What you have to do: List each line of the listing below that contains the string "startTrillSpan", copying every such line in full.

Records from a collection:
-----

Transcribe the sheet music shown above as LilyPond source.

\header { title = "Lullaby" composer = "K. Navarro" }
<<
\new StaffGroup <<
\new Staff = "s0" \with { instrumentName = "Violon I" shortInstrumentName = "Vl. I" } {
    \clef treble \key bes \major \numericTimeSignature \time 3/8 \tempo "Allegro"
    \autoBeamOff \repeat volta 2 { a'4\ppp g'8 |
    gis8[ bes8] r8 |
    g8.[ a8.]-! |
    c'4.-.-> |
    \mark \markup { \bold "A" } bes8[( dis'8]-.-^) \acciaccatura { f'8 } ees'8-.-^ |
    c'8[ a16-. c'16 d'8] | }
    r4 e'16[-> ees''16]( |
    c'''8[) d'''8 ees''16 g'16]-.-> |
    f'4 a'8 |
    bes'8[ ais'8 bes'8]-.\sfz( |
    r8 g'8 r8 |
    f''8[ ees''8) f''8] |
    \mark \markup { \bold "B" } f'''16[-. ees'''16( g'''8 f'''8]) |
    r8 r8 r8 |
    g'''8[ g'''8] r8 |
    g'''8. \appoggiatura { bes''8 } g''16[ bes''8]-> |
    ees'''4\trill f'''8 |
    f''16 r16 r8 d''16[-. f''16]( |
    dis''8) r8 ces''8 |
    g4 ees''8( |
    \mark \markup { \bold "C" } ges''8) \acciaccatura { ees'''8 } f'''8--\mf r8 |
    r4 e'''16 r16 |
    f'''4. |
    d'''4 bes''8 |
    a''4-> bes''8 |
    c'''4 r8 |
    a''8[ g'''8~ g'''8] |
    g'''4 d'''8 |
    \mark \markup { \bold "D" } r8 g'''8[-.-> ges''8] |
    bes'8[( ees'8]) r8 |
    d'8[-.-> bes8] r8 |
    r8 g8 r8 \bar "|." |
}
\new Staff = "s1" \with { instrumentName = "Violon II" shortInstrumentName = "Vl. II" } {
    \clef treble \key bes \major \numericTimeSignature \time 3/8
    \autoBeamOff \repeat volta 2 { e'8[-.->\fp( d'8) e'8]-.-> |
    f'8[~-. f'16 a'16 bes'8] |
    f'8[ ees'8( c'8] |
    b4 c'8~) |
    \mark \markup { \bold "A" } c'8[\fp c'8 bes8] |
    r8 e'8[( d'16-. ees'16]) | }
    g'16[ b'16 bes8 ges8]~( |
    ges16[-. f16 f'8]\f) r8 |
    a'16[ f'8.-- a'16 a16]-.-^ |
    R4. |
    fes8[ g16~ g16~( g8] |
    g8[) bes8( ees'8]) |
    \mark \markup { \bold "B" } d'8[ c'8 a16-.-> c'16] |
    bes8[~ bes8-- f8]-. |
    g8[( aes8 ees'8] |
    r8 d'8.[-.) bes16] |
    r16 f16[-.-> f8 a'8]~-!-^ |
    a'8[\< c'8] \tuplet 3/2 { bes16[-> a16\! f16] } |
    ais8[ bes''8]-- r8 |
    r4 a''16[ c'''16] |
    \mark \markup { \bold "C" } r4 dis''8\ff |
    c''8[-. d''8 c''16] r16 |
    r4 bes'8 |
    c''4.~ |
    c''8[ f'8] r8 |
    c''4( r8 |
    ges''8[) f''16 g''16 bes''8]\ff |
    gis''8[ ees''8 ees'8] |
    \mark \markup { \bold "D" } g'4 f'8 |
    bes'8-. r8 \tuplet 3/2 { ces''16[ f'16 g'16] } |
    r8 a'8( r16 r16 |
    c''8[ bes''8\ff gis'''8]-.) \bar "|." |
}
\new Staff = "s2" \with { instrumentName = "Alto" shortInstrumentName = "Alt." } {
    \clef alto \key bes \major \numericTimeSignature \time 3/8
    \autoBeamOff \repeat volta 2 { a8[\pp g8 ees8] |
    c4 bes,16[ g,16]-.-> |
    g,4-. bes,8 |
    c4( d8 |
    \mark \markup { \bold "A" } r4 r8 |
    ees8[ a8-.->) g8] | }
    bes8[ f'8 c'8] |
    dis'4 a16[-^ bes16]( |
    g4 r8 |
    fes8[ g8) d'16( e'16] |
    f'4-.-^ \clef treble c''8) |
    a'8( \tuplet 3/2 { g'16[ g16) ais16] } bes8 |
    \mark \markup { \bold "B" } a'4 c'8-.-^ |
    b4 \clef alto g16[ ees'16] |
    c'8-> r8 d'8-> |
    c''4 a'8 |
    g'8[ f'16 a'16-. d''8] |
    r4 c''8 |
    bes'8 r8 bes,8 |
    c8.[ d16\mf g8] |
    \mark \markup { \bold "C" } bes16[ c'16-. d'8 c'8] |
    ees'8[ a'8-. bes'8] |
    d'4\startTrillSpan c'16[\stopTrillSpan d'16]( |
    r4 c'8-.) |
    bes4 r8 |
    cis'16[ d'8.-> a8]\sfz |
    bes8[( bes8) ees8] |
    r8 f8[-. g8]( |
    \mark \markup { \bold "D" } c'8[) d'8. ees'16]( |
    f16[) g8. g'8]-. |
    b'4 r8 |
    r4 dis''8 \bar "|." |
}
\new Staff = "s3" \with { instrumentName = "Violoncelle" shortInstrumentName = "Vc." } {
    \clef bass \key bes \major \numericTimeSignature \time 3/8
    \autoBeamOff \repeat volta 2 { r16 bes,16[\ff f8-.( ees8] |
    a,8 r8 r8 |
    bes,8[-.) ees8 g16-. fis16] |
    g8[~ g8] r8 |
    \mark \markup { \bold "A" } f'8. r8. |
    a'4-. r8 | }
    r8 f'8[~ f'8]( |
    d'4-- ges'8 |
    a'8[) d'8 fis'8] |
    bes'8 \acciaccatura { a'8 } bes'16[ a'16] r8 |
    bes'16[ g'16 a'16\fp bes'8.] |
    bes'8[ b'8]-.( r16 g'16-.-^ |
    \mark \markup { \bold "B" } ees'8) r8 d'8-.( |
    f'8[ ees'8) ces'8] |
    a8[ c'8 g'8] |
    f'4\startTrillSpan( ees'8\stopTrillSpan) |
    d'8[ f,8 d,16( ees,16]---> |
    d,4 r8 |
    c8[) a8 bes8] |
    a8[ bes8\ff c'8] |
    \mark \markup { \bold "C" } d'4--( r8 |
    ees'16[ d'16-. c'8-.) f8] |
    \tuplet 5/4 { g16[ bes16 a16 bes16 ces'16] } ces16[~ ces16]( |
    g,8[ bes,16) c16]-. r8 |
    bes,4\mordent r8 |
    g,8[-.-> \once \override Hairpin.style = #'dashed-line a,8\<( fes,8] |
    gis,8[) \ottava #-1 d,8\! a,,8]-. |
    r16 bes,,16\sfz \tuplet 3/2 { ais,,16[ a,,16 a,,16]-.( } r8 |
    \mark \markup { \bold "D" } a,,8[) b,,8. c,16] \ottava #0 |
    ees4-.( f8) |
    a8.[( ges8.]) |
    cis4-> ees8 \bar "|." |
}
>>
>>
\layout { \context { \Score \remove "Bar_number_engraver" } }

-----

The answer:
    d'4\startTrillSpan c'16[\stopTrillSpan d'16]( |
    f'4\startTrillSpan( ees'8\stopTrillSpan) |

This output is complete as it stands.